> What the task requires
Using the material below, return exactly the lines between the one holding "BT2: 9V (plus" and the one holding "R11: 68k (IN_B, VP2) -> 1.5k (IN_B, VP2)", inclusive, and no others.

Data to use Block Start

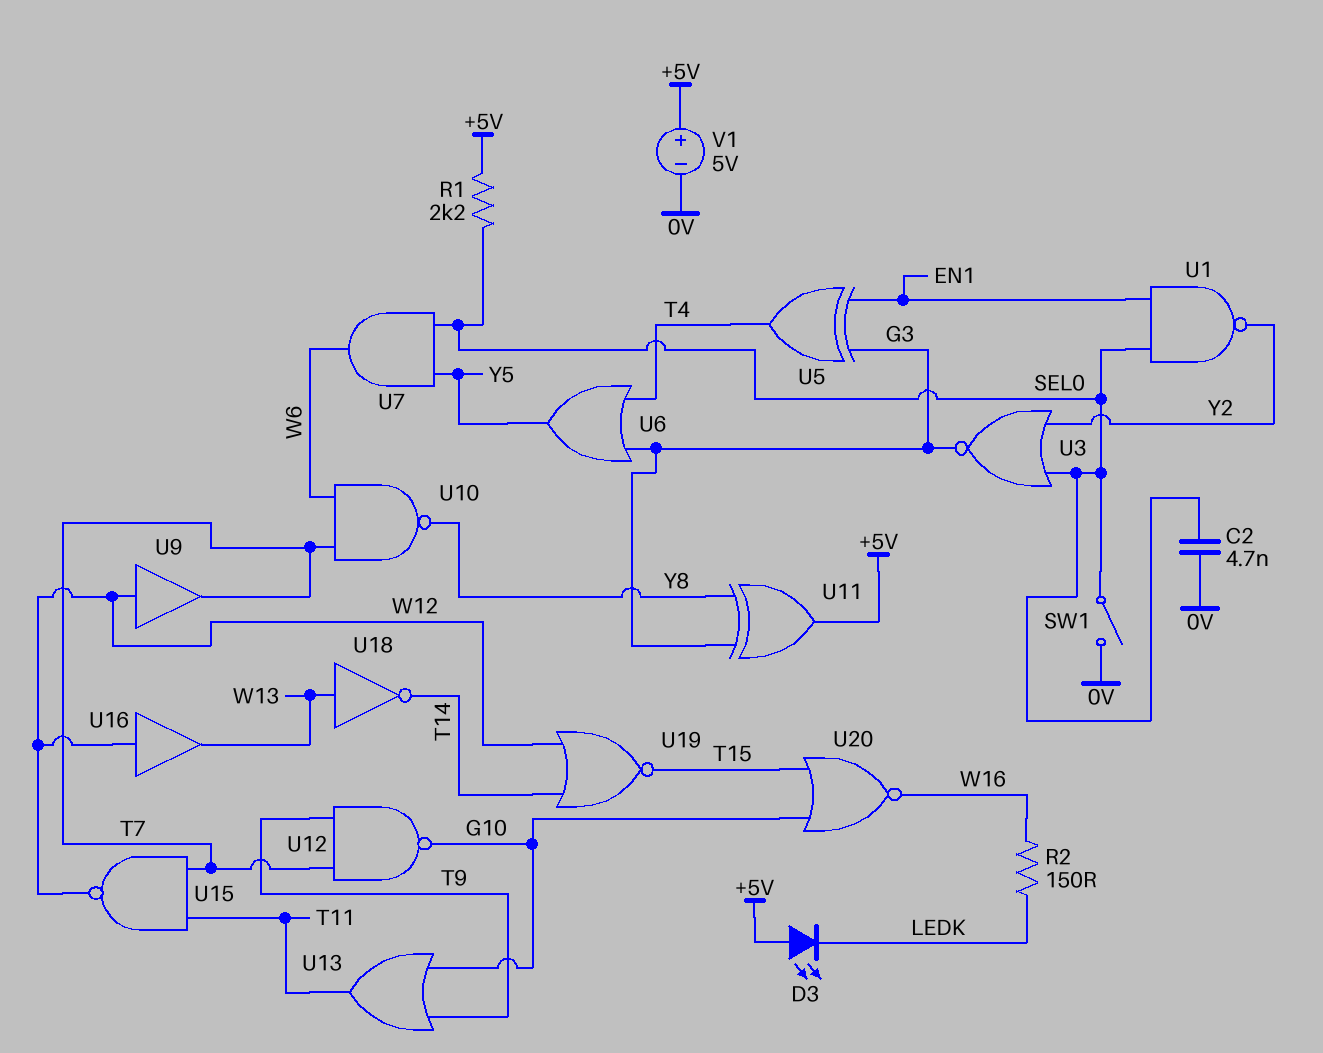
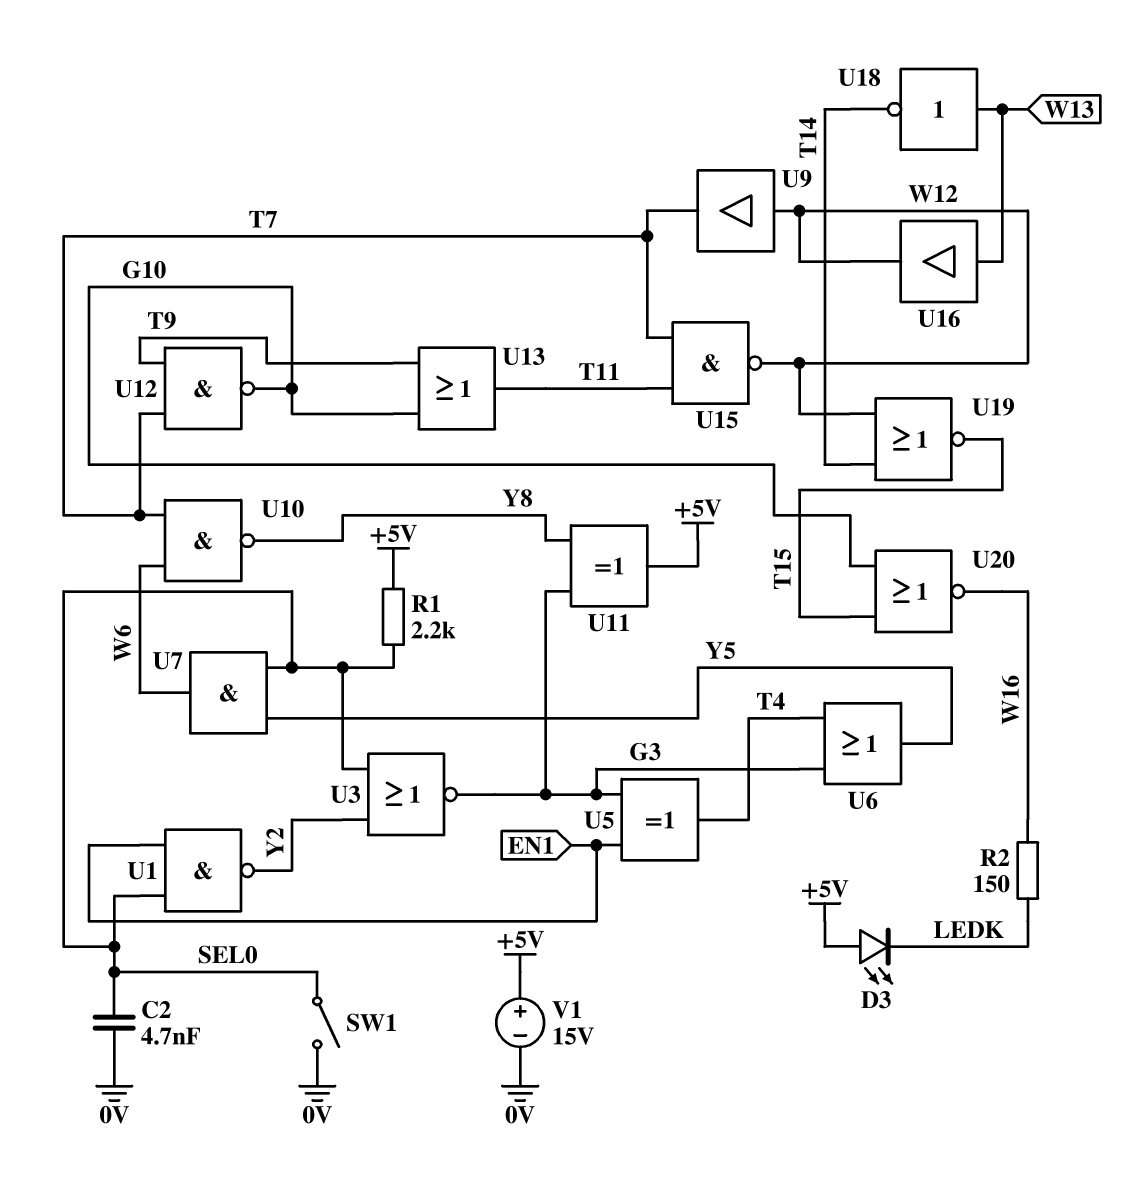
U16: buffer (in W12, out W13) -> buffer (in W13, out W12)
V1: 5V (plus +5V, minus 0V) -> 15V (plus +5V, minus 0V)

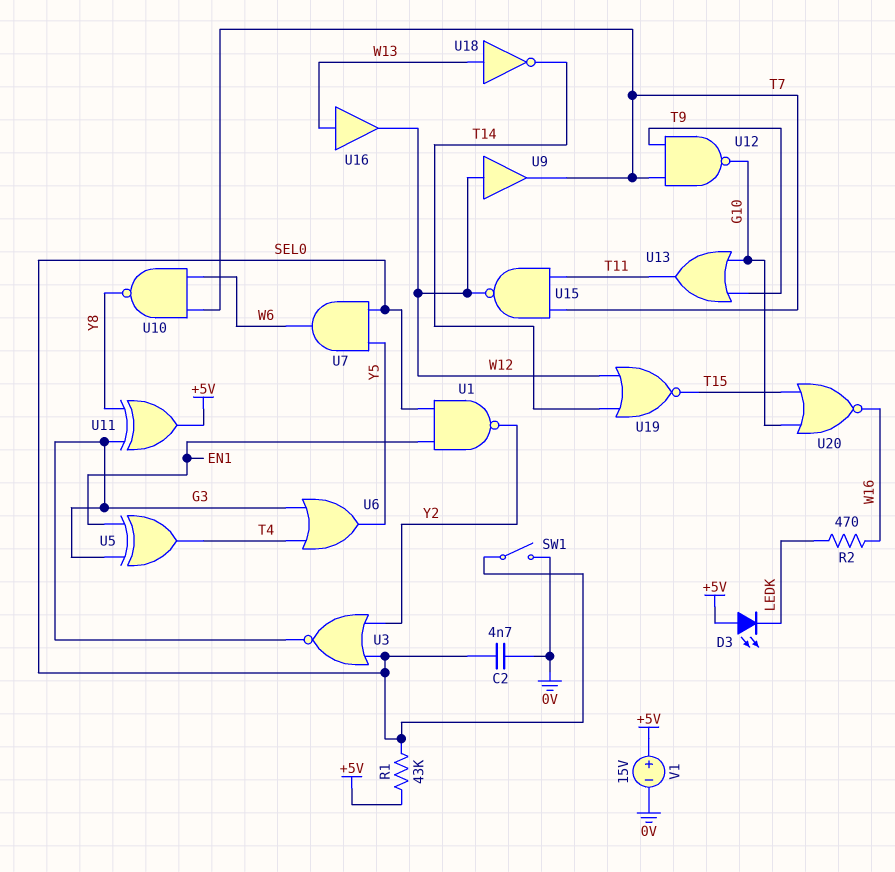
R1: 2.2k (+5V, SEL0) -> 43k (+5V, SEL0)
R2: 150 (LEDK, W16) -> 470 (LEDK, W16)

Data to use Block End
Data to use Block Start

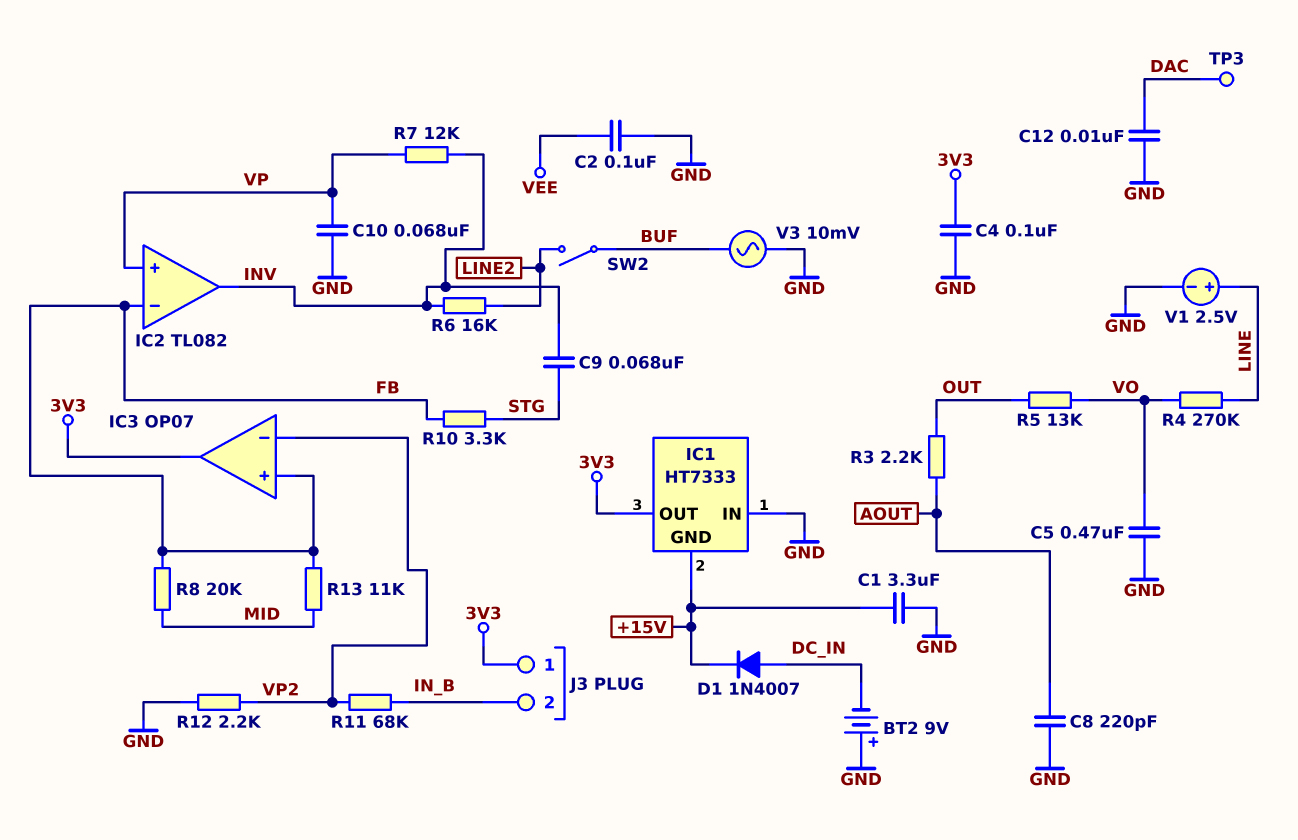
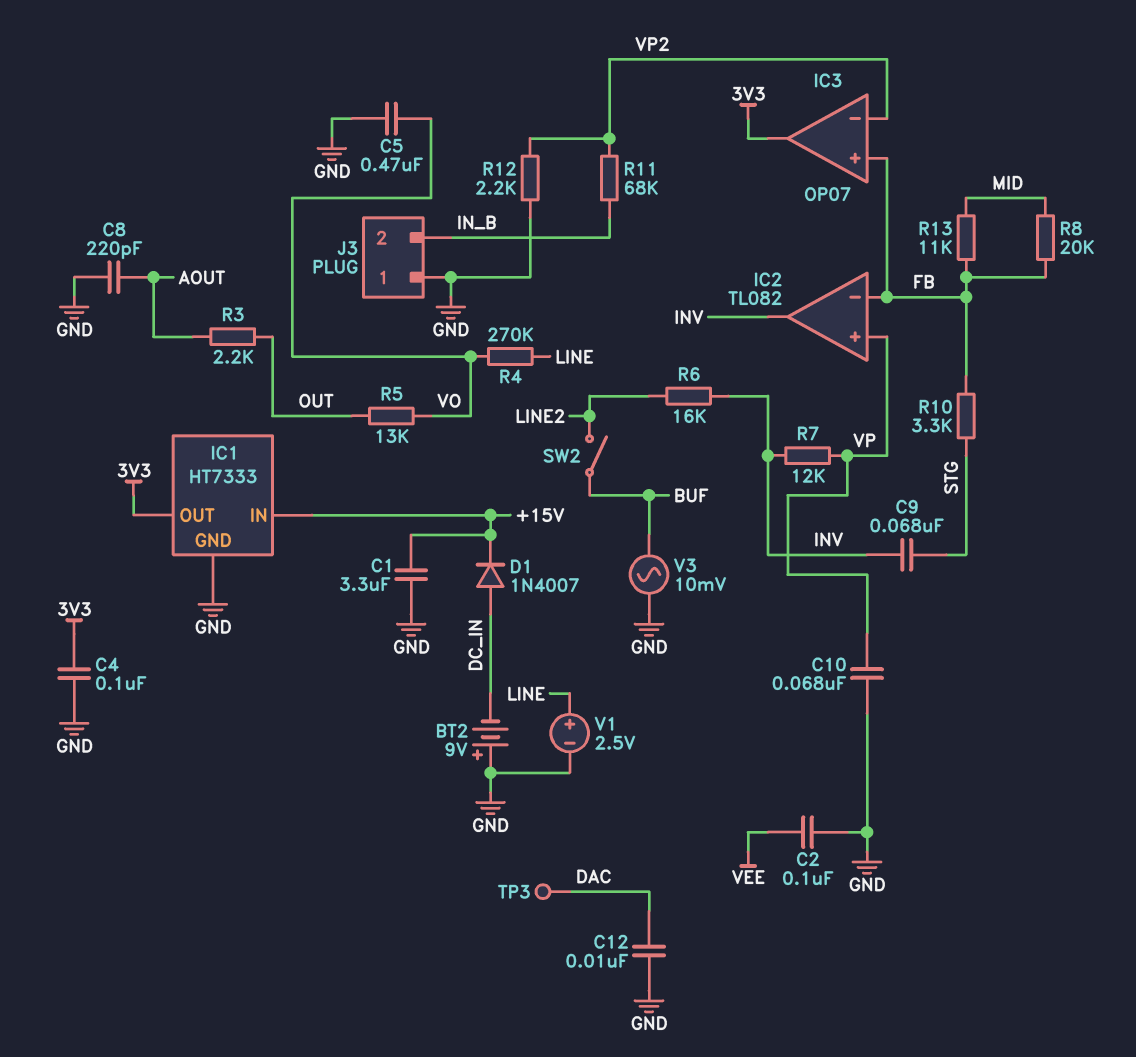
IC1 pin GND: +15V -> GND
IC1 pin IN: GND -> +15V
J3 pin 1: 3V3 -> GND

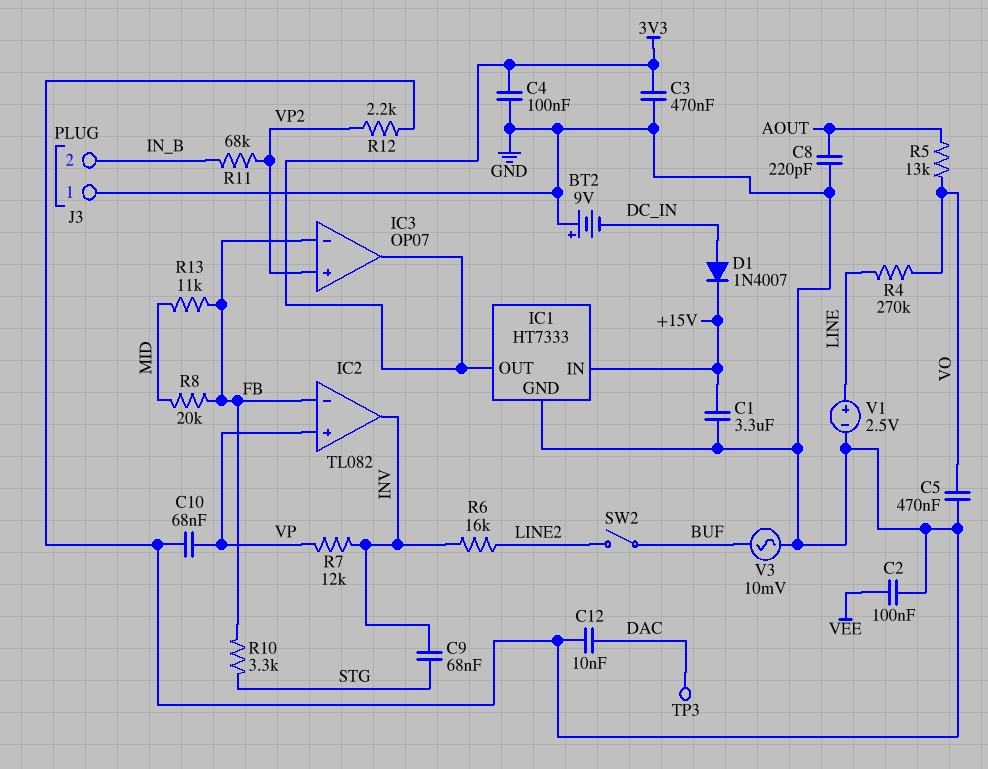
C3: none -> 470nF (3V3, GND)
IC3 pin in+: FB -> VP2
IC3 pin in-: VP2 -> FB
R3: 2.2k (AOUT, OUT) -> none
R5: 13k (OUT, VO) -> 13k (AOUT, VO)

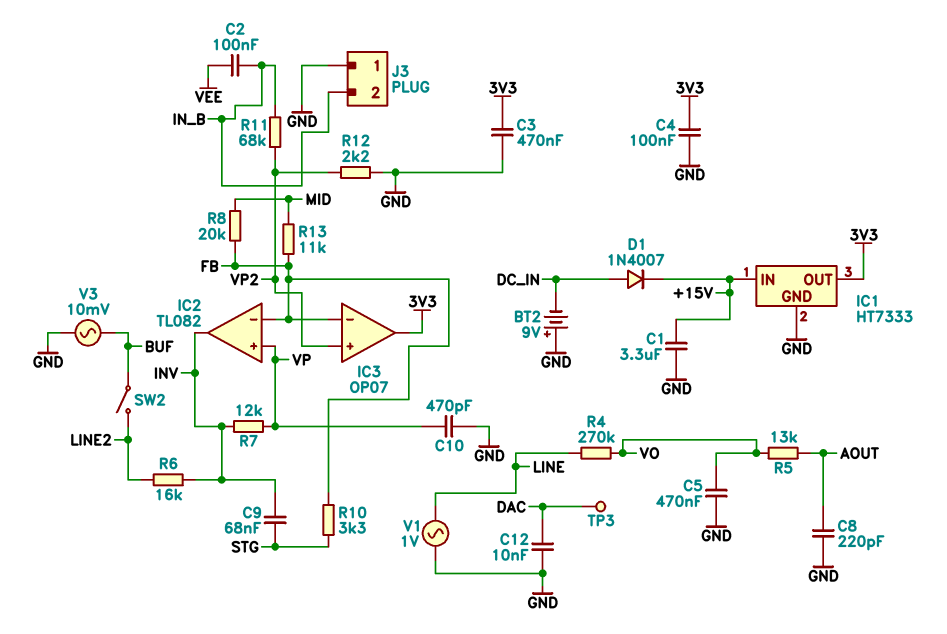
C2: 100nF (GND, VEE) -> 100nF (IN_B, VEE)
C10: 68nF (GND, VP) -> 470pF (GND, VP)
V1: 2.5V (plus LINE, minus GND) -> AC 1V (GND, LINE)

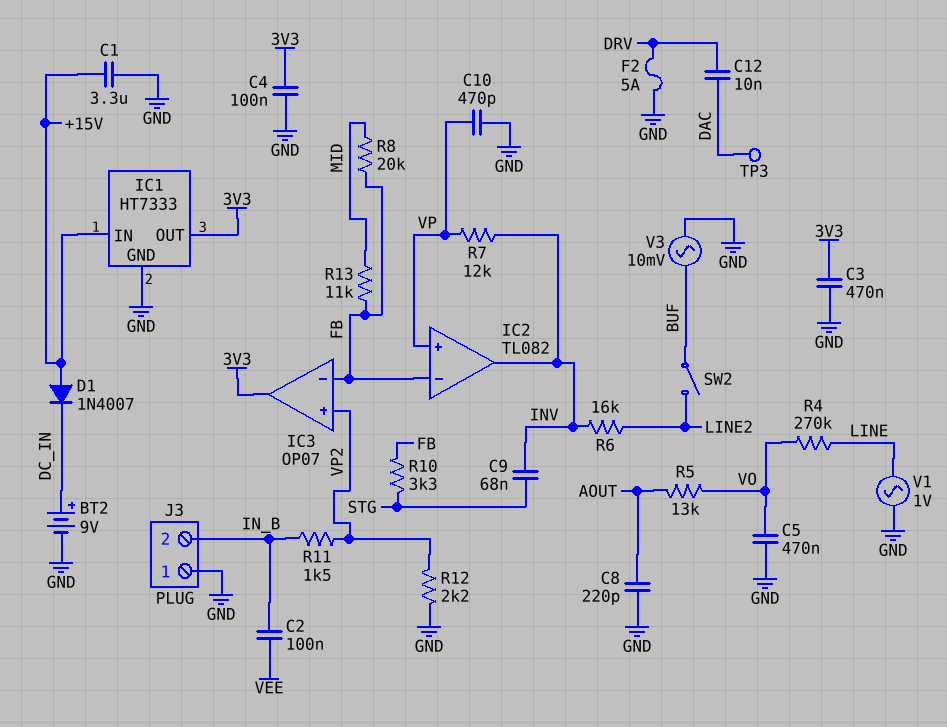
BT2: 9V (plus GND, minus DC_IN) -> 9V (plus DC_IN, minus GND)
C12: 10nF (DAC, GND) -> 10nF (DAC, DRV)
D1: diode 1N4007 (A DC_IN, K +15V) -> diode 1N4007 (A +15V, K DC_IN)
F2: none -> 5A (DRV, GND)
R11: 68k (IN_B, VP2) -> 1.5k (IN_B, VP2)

Data to use Block End

> Completed task
BT2: 9V (plus GND, minus DC_IN) -> 9V (plus DC_IN, minus GND)
C12: 10nF (DAC, GND) -> 10nF (DAC, DRV)
D1: diode 1N4007 (A DC_IN, K +15V) -> diode 1N4007 (A +15V, K DC_IN)
F2: none -> 5A (DRV, GND)
R11: 68k (IN_B, VP2) -> 1.5k (IN_B, VP2)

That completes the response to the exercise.